■ **Data provided**
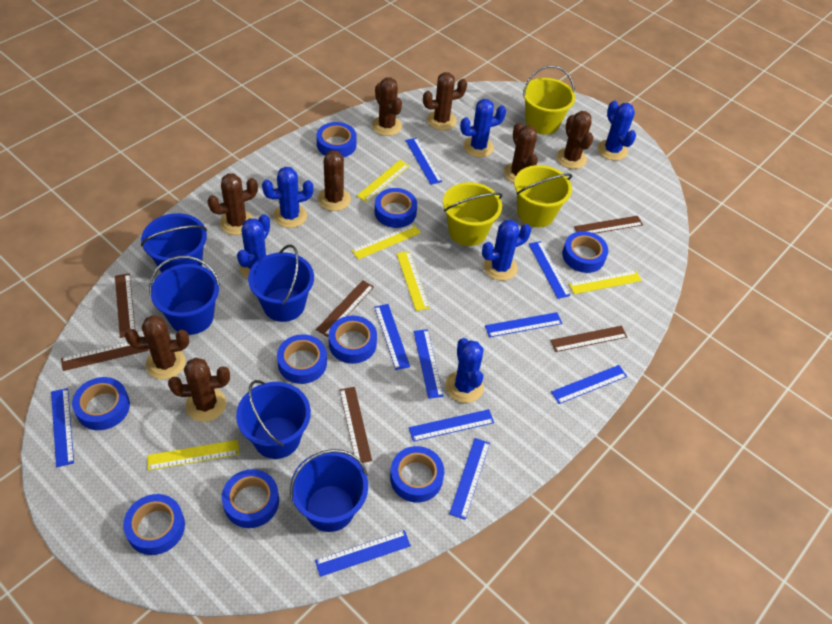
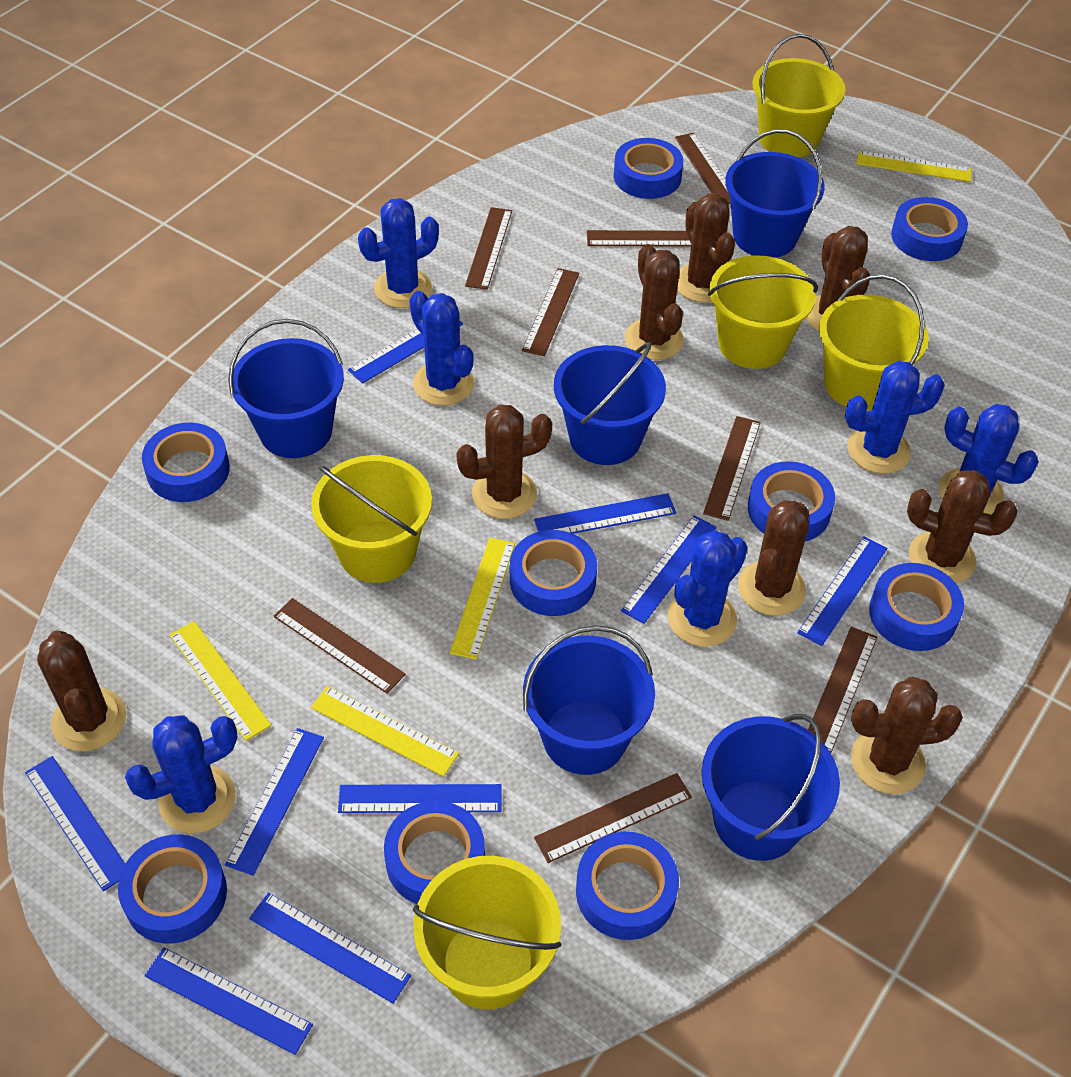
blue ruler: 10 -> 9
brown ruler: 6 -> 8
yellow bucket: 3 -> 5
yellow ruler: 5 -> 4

---

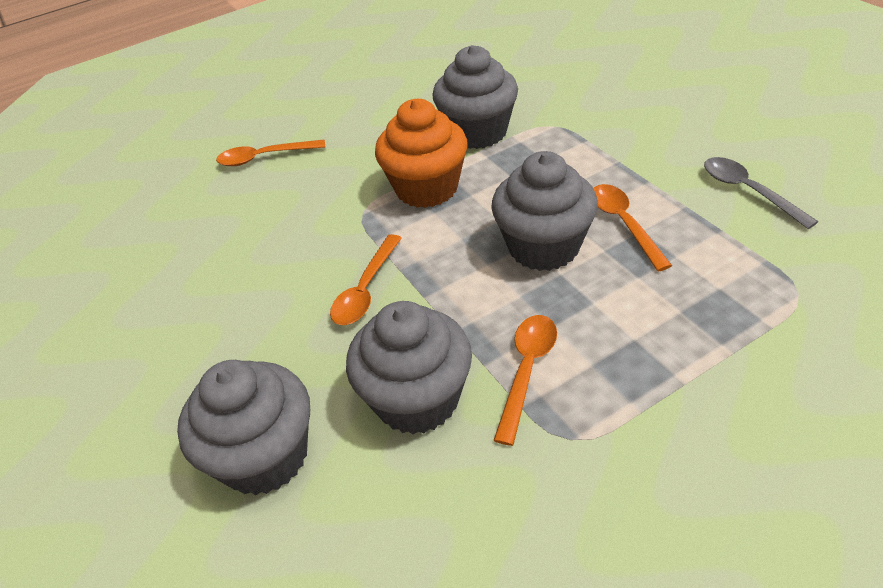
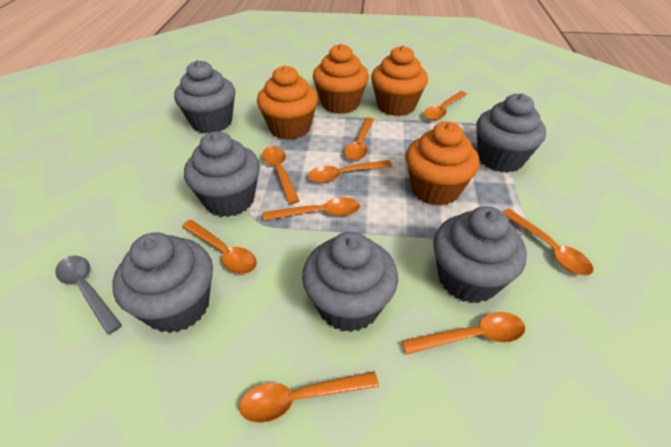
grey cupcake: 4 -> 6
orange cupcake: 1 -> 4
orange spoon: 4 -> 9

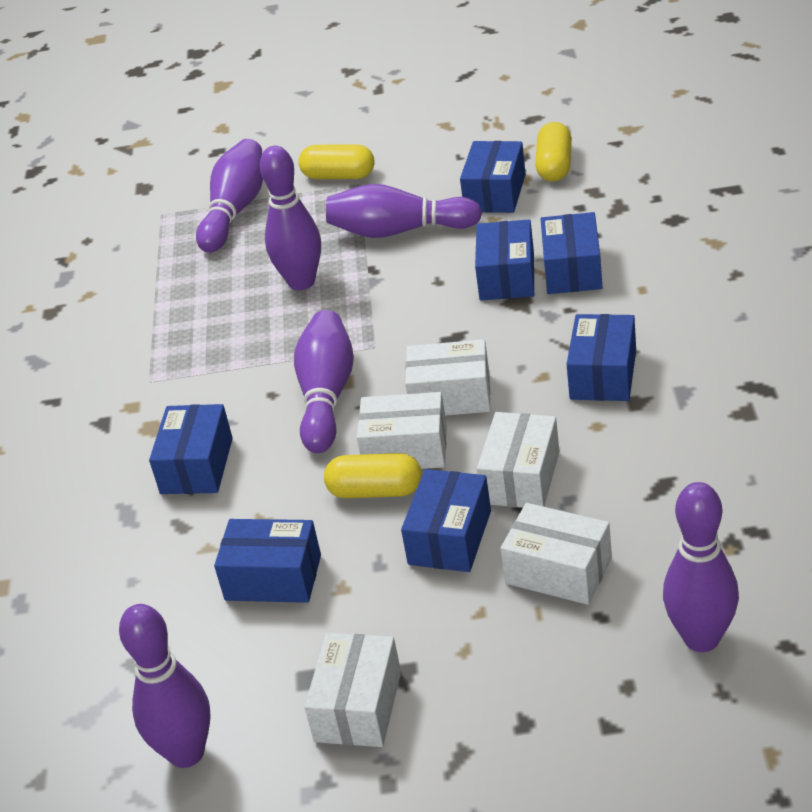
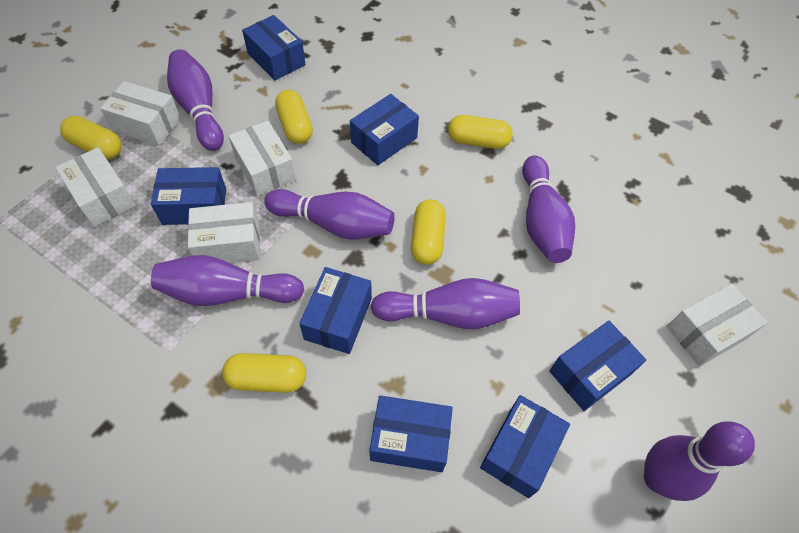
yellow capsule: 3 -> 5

■ **What is needed**
Only the lines above from the one with "blue ruler: 10 -> 9" through the one with "yellow ruler: 5 -> 4" should be duplicated, character for character.

■ **Exercise output**
blue ruler: 10 -> 9
brown ruler: 6 -> 8
yellow bucket: 3 -> 5
yellow ruler: 5 -> 4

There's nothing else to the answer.